The entries below contain a line with "none -> lime plate E4:G4 level 1" and a line with "none -> lime cone K4 level 3". Retype exactly everything from the first down to the second, both included, and nothing else.
::::
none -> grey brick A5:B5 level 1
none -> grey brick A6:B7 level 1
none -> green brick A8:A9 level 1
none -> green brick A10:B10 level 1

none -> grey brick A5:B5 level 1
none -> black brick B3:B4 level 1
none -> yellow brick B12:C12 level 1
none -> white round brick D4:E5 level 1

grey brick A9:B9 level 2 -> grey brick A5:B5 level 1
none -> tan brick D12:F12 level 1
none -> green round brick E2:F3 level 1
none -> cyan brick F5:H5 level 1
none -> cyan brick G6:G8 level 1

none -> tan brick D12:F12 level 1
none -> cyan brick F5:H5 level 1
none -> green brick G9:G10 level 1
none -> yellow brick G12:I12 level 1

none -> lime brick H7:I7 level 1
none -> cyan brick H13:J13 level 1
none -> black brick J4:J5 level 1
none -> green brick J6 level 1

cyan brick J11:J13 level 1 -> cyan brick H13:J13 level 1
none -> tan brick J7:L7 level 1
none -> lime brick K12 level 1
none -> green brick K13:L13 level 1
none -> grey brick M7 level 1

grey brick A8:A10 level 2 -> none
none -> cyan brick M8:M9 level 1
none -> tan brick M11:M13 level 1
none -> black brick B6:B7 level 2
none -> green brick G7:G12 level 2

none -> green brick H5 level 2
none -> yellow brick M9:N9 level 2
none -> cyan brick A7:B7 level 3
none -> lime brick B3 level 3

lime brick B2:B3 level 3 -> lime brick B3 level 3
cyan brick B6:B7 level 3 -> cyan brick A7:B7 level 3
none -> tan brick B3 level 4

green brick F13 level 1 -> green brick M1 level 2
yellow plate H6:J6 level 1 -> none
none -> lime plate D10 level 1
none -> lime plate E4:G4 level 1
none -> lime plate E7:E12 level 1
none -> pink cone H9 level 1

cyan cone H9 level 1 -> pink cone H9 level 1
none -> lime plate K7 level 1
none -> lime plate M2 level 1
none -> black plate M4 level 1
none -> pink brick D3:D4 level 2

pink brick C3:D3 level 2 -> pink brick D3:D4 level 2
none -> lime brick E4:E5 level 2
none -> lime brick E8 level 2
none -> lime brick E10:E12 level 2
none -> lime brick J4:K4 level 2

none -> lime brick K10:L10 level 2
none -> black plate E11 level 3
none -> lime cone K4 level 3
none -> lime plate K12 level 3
::::
TASK RESPONSE
none -> lime plate E4:G4 level 1
none -> lime plate E7:E12 level 1
none -> pink cone H9 level 1

cyan cone H9 level 1 -> pink cone H9 level 1
none -> lime plate K7 level 1
none -> lime plate M2 level 1
none -> black plate M4 level 1
none -> pink brick D3:D4 level 2

pink brick C3:D3 level 2 -> pink brick D3:D4 level 2
none -> lime brick E4:E5 level 2
none -> lime brick E8 level 2
none -> lime brick E10:E12 level 2
none -> lime brick J4:K4 level 2

none -> lime brick K10:L10 level 2
none -> black plate E11 level 3
none -> lime cone K4 level 3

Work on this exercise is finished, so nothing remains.